* **Supplied records**:

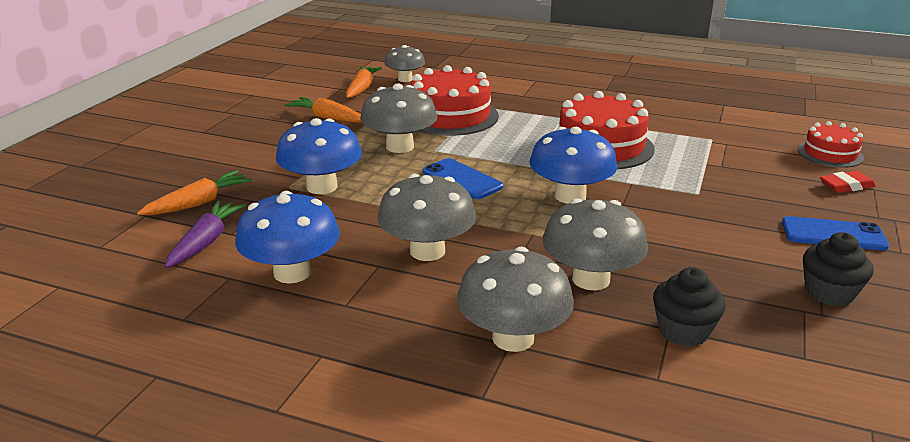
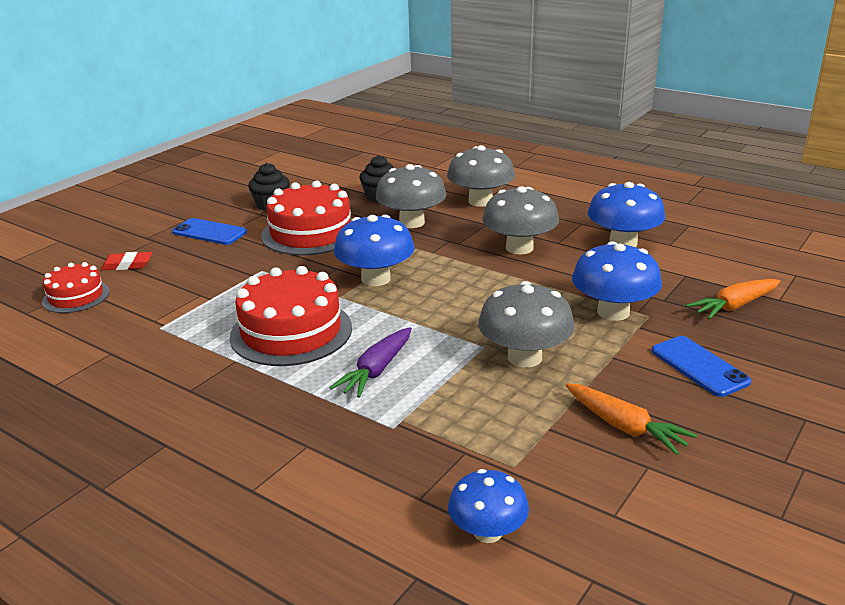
camera: 165 degrees left, 0 degrees up
(206, 242) = (704, 270): purple carrot -> purple carrot (377, 370)
(362, 89) = (573, 507): orange carrot -> none
(405, 79) = (487, 532): grey mushroom -> blue mushroom
(450, 116) = (442, 408): red cake -> red cake (311, 233)
(462, 179) = (467, 306): blue phone -> blue phone (699, 366)

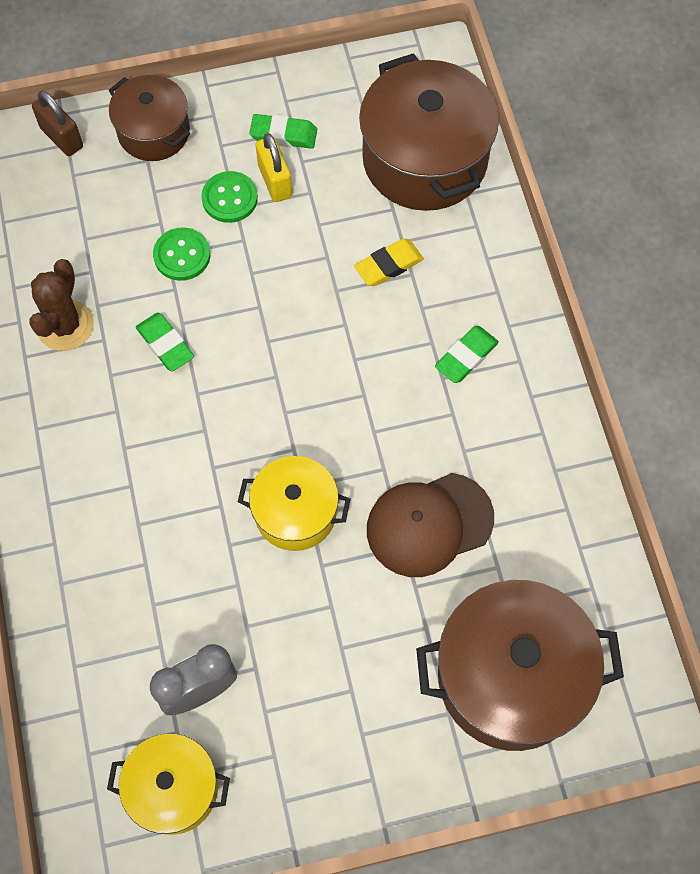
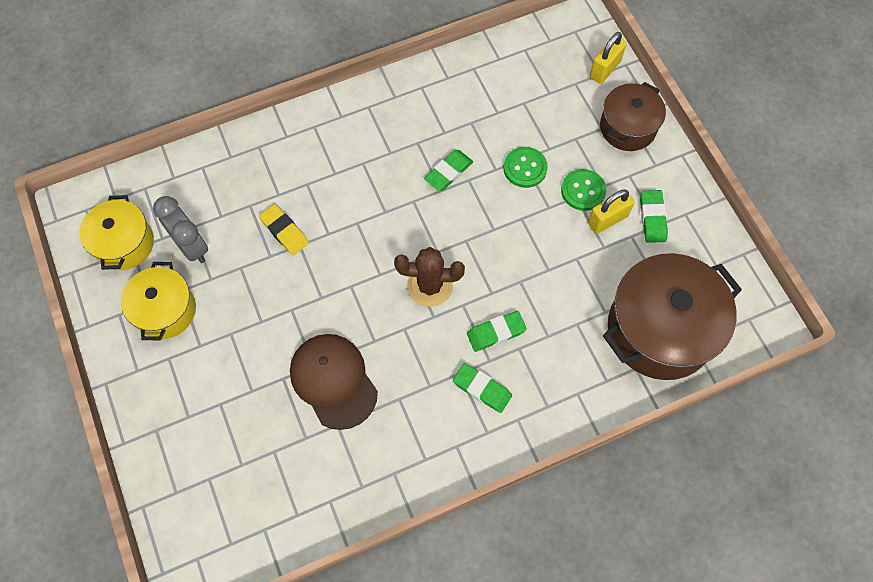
camera: 80 degrees right, 0 degrees up
(62, 138) = (605, 69): brown padlock -> yellow padlock
(65, 325) = (450, 106): brown cactus -> brown cactus (430, 286)
(295, 513) = (329, 284): yellow pot -> yellow pot (165, 310)
(388, 265) = (552, 317): yellow eraser -> yellow eraser (284, 231)
(398, 329) = (496, 333): none -> green eraser
(511, 677) = (219, 459): brown pot -> none

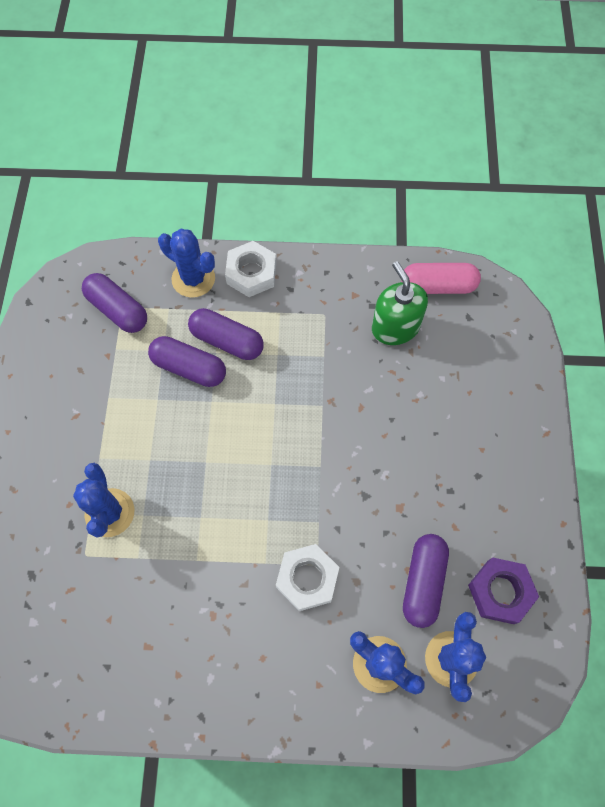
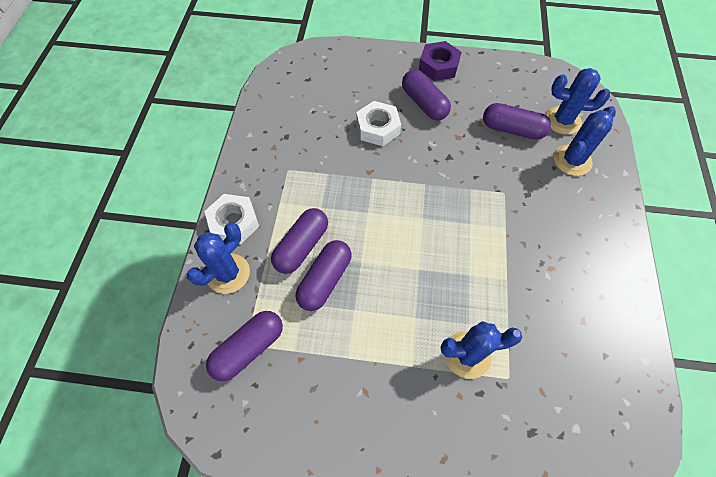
camera: 85 degrees left, 5 degrees down
(307, 579) = (516, 199): white nut -> white nut (378, 128)
(395, 327) = (309, 123): green soap dispenser -> none
(438, 286) = (277, 93): pink capsule -> none
(451, 462) = (424, 103): none -> purple capsule
(500, 592) = (515, 90): purple nut -> purple nut (438, 66)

* **Exercise requirements**:
Each line from the one containing "(438, 286) = (277, 93): pink capsule -> none" down to the last line of the material above is to be transcribed exactly, with nothing else included.

* **Task output**:
(438, 286) = (277, 93): pink capsule -> none
(451, 462) = (424, 103): none -> purple capsule
(500, 592) = (515, 90): purple nut -> purple nut (438, 66)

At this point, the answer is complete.